### ABOUT THIS EXERCISE
No pictures belong in the copy. Restate the rest of the data exactly.

START SUPPLIED INFORMATION

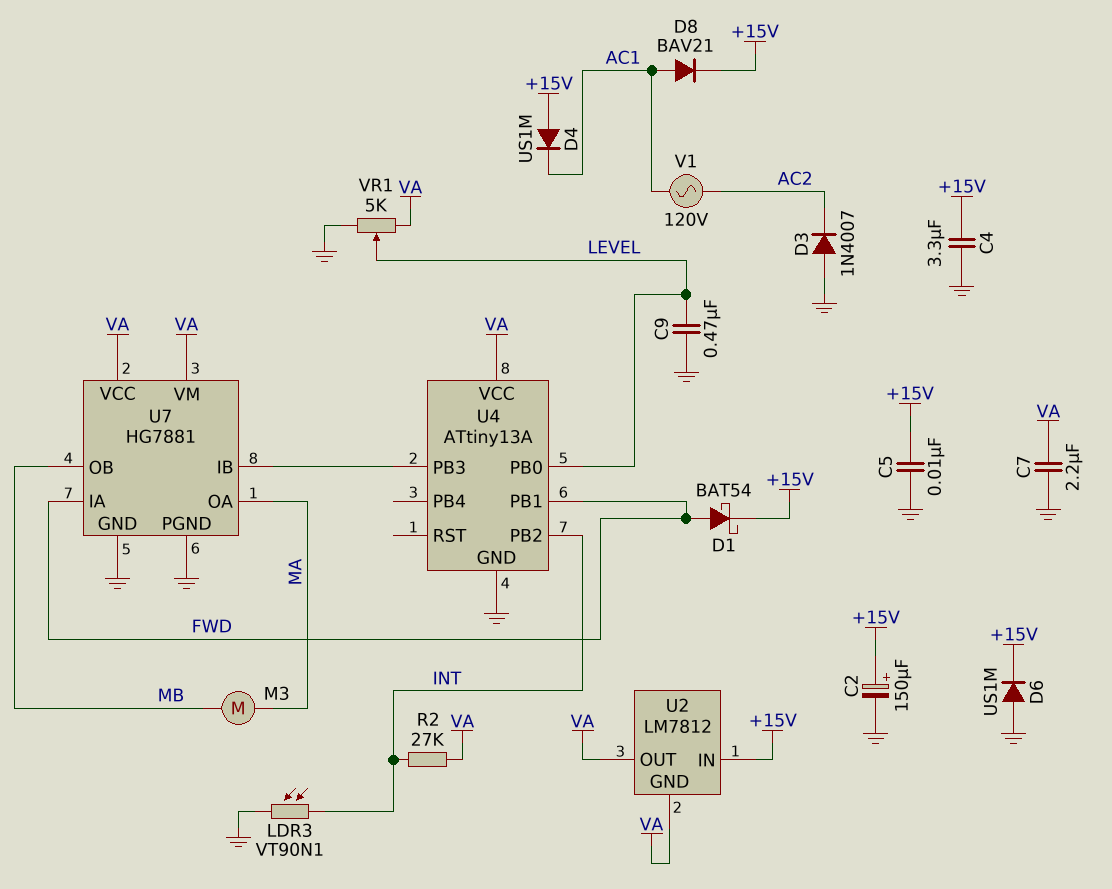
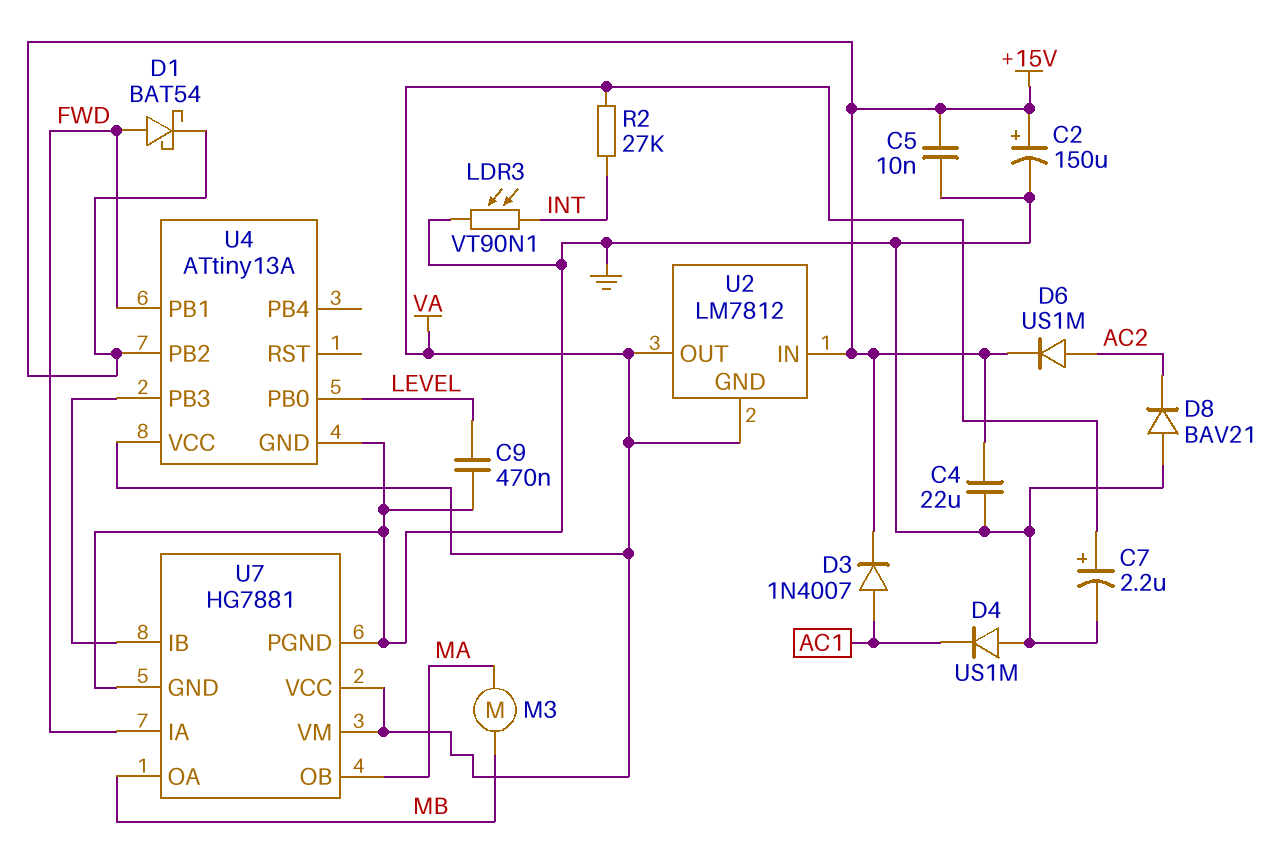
C4: 3.3uF (+15V, GND) -> 22uF (+15V, GND)
C7: 2.2uF (GND, VA) -> 2.2uF (plus VA, minus GND)
D3: diode 1N4007 (A GND, K AC2) -> diode 1N4007 (A AC1, K +15V)
D4: diode US1M (A +15V, K AC1) -> diode US1M (A GND, K AC1)
D6: diode US1M (A GND, K +15V) -> diode US1M (A AC2, K +15V)
D8: diode BAV21 (A AC1, K +15V) -> diode BAV21 (A GND, K AC2)
U4 pin PB2: INT -> +15V
U7 pin OA: MA -> MB
U7 pin OB: MB -> MA
V1: AC 120V (AC1, AC2) -> none
VR1: 5k (GND, VA, wiper LEVEL) -> none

END SUPPLIED INFORMATION

### ANSWER SECTION
C4: 3.3uF (+15V, GND) -> 22uF (+15V, GND)
C7: 2.2uF (GND, VA) -> 2.2uF (plus VA, minus GND)
D3: diode 1N4007 (A GND, K AC2) -> diode 1N4007 (A AC1, K +15V)
D4: diode US1M (A +15V, K AC1) -> diode US1M (A GND, K AC1)
D6: diode US1M (A GND, K +15V) -> diode US1M (A AC2, K +15V)
D8: diode BAV21 (A AC1, K +15V) -> diode BAV21 (A GND, K AC2)
U4 pin PB2: INT -> +15V
U7 pin OA: MA -> MB
U7 pin OB: MB -> MA
V1: AC 120V (AC1, AC2) -> none
VR1: 5k (GND, VA, wiper LEVEL) -> none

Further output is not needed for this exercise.